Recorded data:
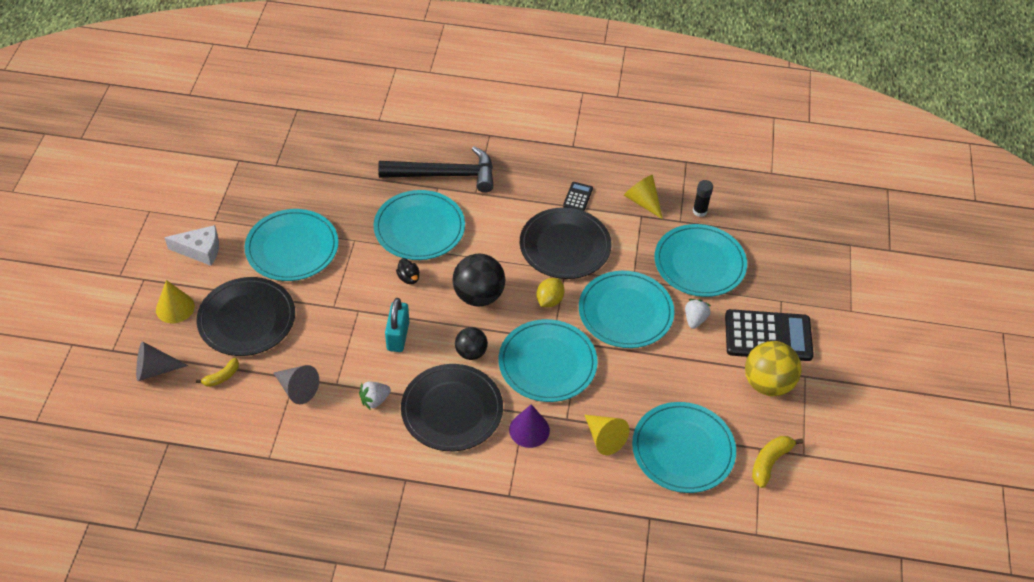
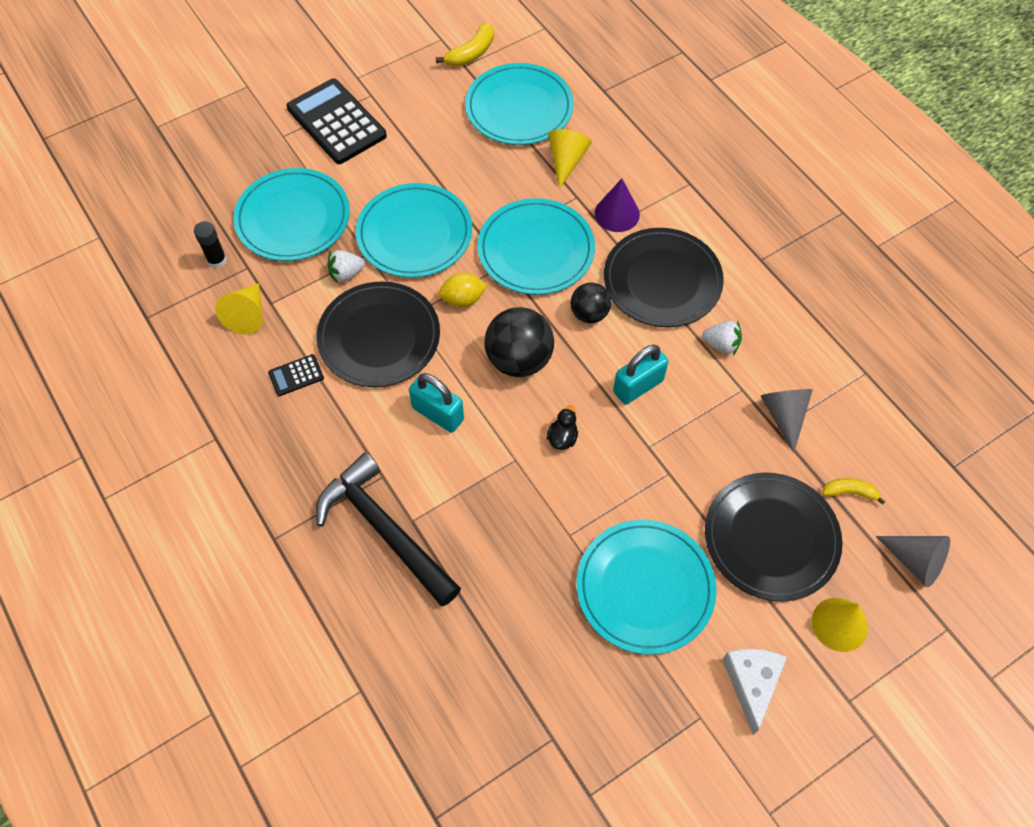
camera: 130 degrees left, 10 degrees up
(200, 250) = (751, 683): white cheese -> white cheese turned 45 degrees clockwise
(419, 228) = (488, 486): turquoise plate -> none
(486, 237) = (438, 413): none -> turquoise padlock
(695, 319) = (370, 180): white strawberry -> white strawberry (346, 274)
(767, 383) = (391, 95): yellow ball -> none
(770, 462) = (471, 53): yellow banana -> yellow banana turned 45 degrees counterclockwise

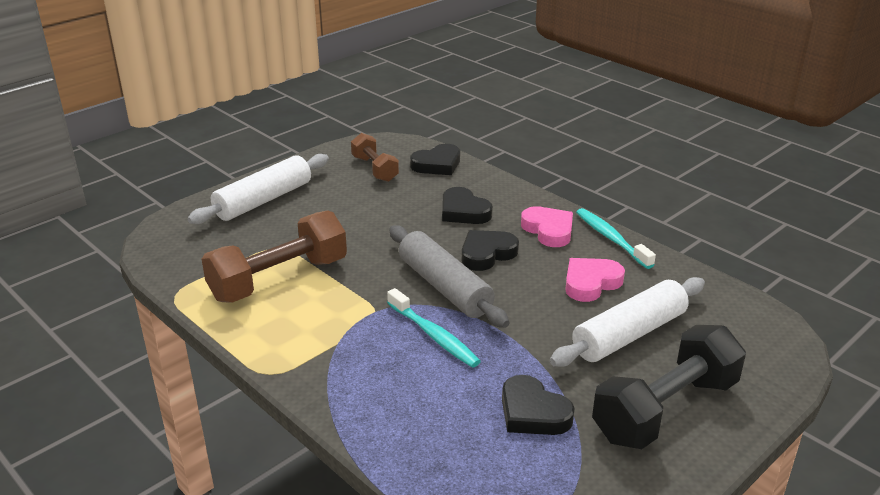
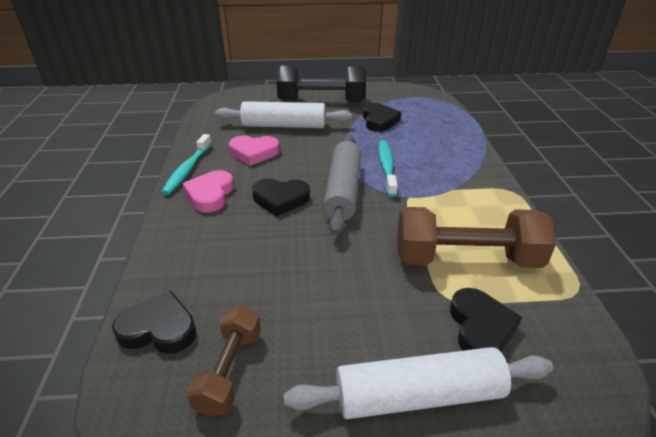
camera: 140 degrees left, 5 degrees up
(463, 211) = (236, 245): black heart -> black heart (480, 327)

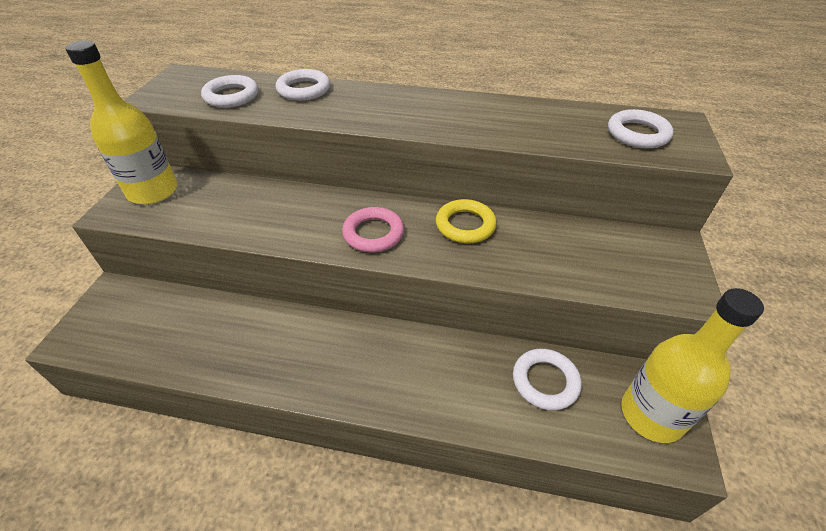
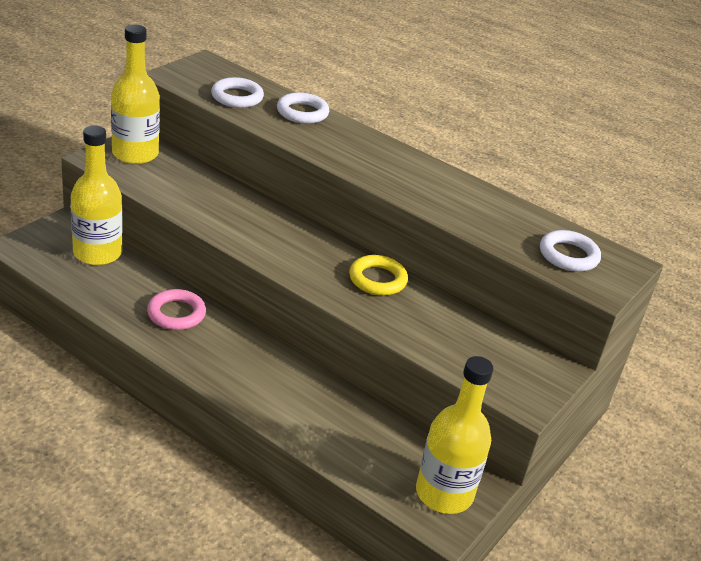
camera: 20 degrees right, 10 degrees down
(164, 308) = (97, 253): none -> yellow bottle
(373, 233) = (293, 254): pink ring -> pink ring (176, 314)
(545, 381) = (372, 434): white ring -> none

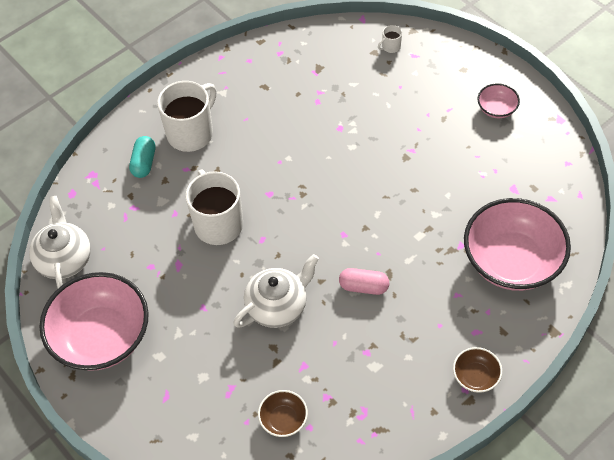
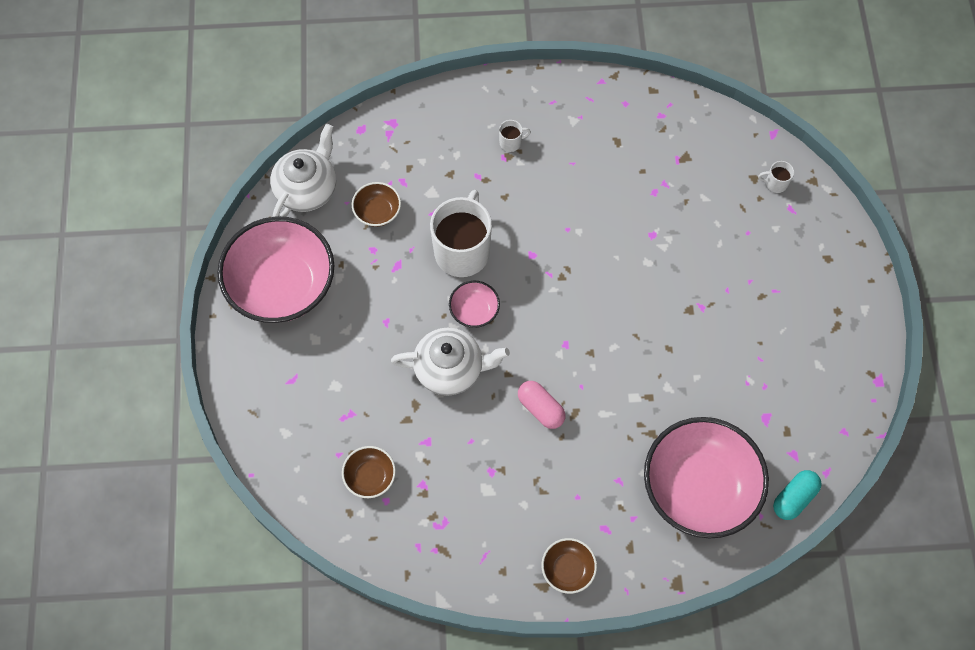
camera: 35 degrees right, 10 degrees up
(132, 239) = (377, 212): none -> brown bowl
(144, 163) = (446, 143): turquoise capsule -> turquoise capsule (794, 498)
(191, 133) = (511, 142): white mug -> white mug, size x0.41
(496, 109) = (824, 324): pink bowl -> pink bowl (474, 311)

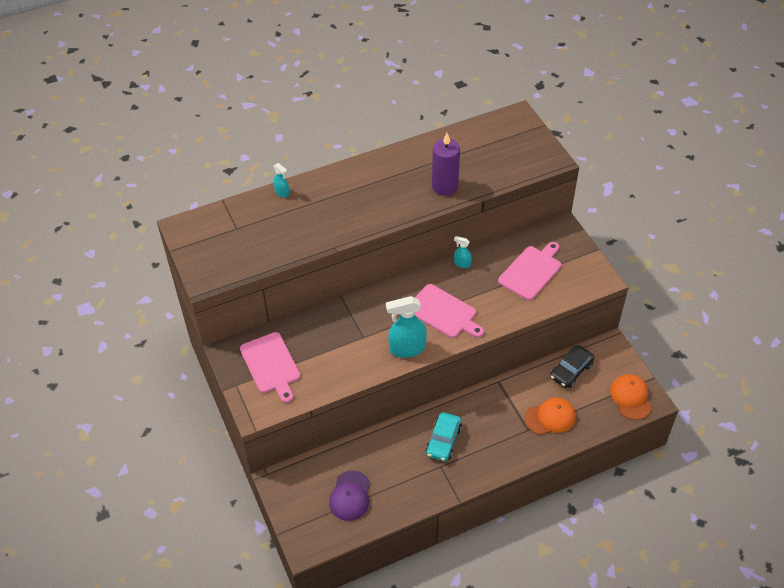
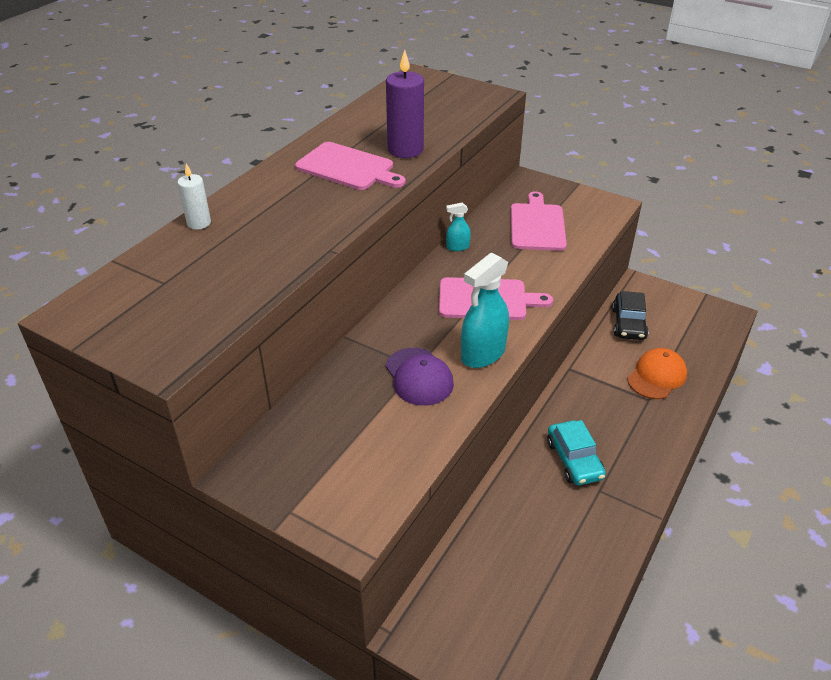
camera: 35 degrees left, 10 degrees down
(271, 365) = (321, 458): pink cutting board -> pink cutting board (348, 167)
(282, 192) = (199, 223): turquoise spray bottle -> white candle
(350, 496) = (529, 592): purple cap -> purple cap (419, 377)
(631, 398) = (707, 320): orange cap -> none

◆ **Assignment**: Only an exact copy of the lines from the top of the entries through the line with "(350, 496) = (529, 592): purple", both included, should be given, with all pictures omitted.

◆ **Answer box**:
camera: 130 degrees left, 10 degrees up
(200, 250) = (751, 683): white cheese -> white cheese turned 45 degrees clockwise
(419, 228) = (488, 486): turquoise plate -> none
(486, 237) = (438, 413): none -> turquoise padlock
(695, 319) = (370, 180): white strawberry -> white strawberry (346, 274)
(767, 383) = (391, 95): yellow ball -> none
(770, 462) = (471, 53): yellow banana -> yellow banana turned 45 degrees counterclockwise

camera: 140 degrees left, 5 degrees up
(463, 211) = (236, 245): black heart -> black heart (480, 327)

camera: 20 degrees right, 10 degrees down
(164, 308) = (97, 253): none -> yellow bottle
(373, 233) = (293, 254): pink ring -> pink ring (176, 314)
(545, 381) = (372, 434): white ring -> none

camera: 35 degrees right, 10 degrees up
(132, 239) = (377, 212): none -> brown bowl
(144, 163) = (446, 143): turquoise capsule -> turquoise capsule (794, 498)
(191, 133) = (511, 142): white mug -> white mug, size x0.41
(496, 109) = (824, 324): pink bowl -> pink bowl (474, 311)

camera: 35 degrees left, 10 degrees down
(271, 365) = (321, 458): pink cutting board -> pink cutting board (348, 167)
(282, 192) = (199, 223): turquoise spray bottle -> white candle
(350, 496) = (529, 592): purple cap -> purple cap (419, 377)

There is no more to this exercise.